►
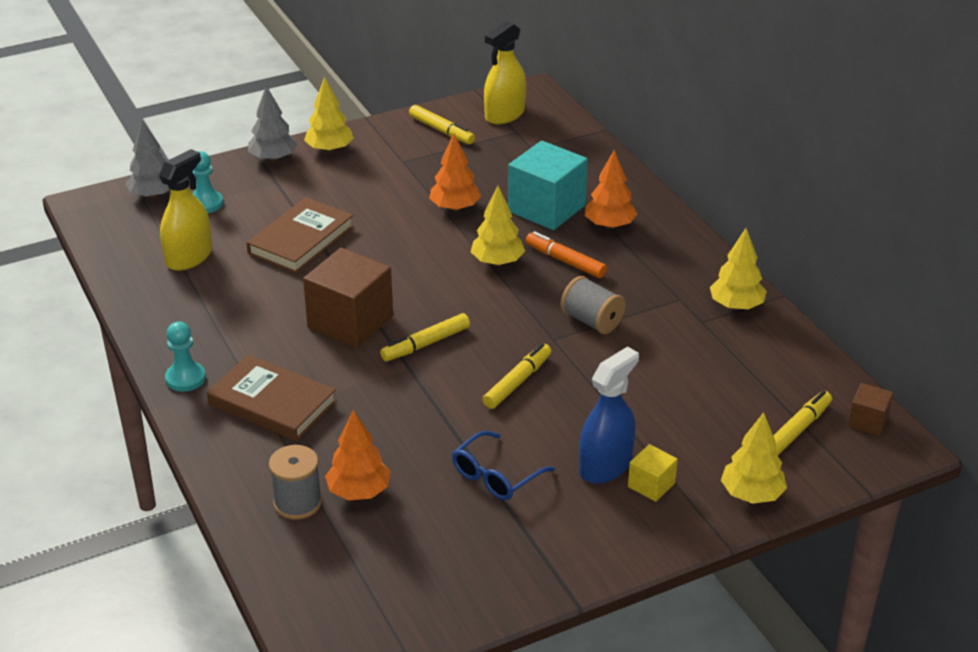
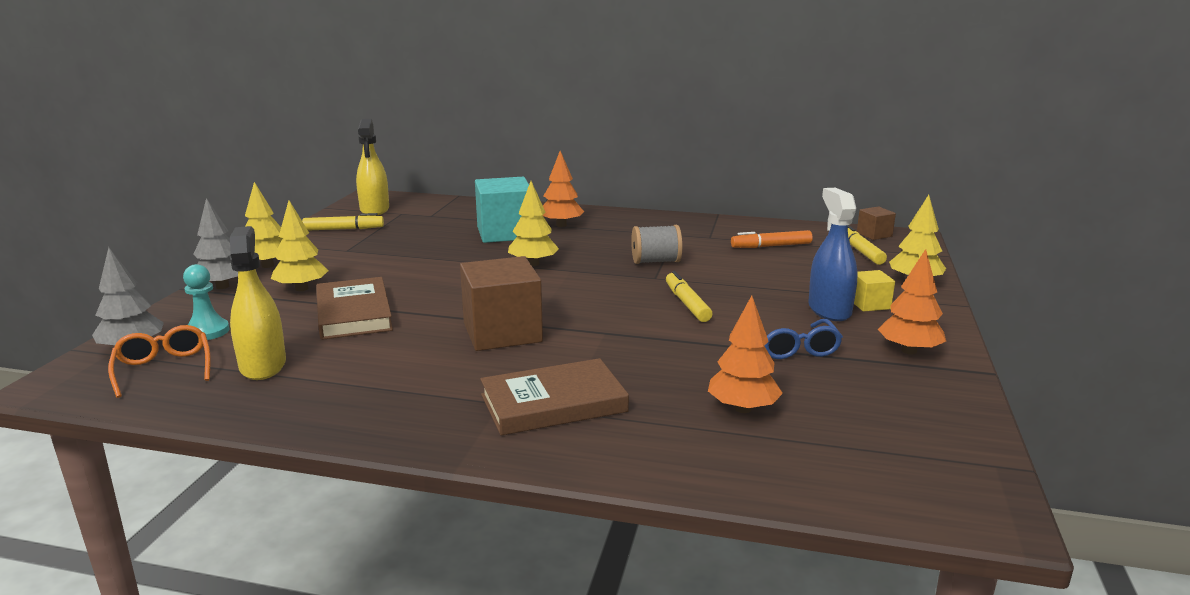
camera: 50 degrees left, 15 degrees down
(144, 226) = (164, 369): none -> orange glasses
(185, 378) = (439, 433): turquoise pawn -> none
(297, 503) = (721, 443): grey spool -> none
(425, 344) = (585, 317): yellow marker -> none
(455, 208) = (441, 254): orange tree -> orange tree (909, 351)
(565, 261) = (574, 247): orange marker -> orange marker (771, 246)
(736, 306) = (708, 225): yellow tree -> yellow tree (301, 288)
◄
* **WHAT YOU NEED TO DO**: Each line above that contains the word "marker" must be copied.

* **TASK ANSWER**:
(425, 344) = (585, 317): yellow marker -> none
(565, 261) = (574, 247): orange marker -> orange marker (771, 246)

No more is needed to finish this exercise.